• EXERCISE PROMPT
Carry none of the pictures over; write out the complete data exactly.

[Spatial object tracking data]
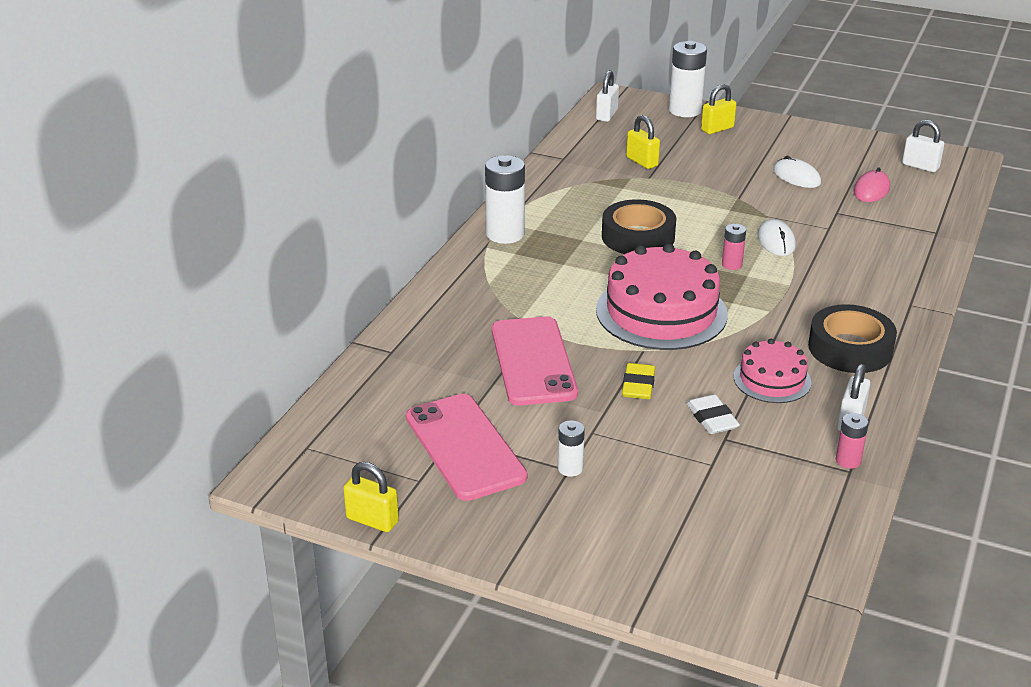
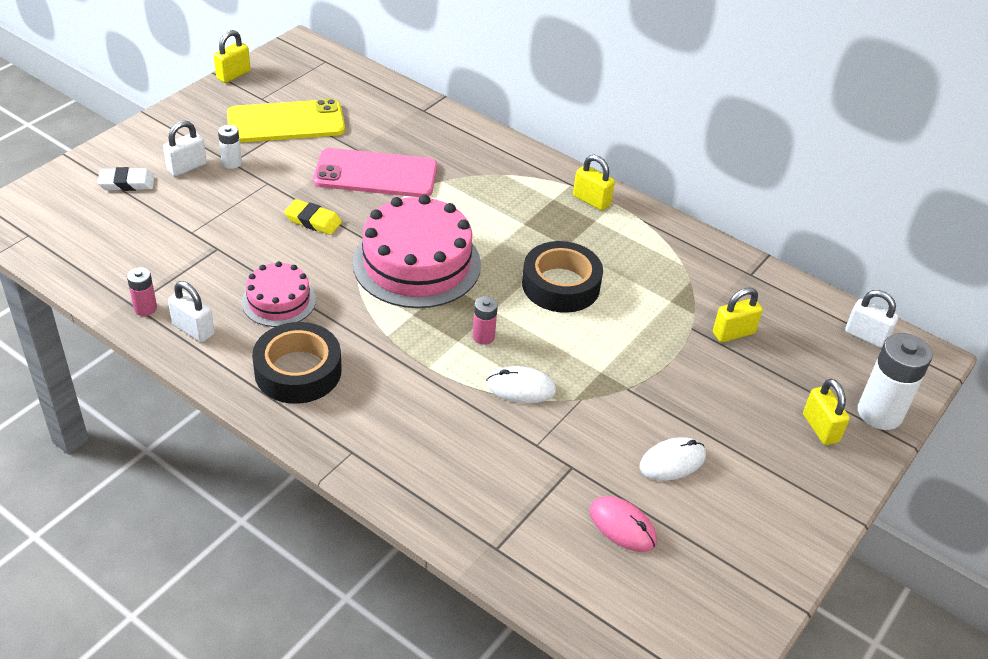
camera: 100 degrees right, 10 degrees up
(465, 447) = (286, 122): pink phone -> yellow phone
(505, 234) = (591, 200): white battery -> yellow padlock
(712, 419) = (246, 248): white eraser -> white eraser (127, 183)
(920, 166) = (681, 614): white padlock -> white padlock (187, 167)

• SOLUTION TO THE EXERCISE
camera: 100 degrees right, 10 degrees up
(465, 447) = (286, 122): pink phone -> yellow phone
(505, 234) = (591, 200): white battery -> yellow padlock
(712, 419) = (246, 248): white eraser -> white eraser (127, 183)
(920, 166) = (681, 614): white padlock -> white padlock (187, 167)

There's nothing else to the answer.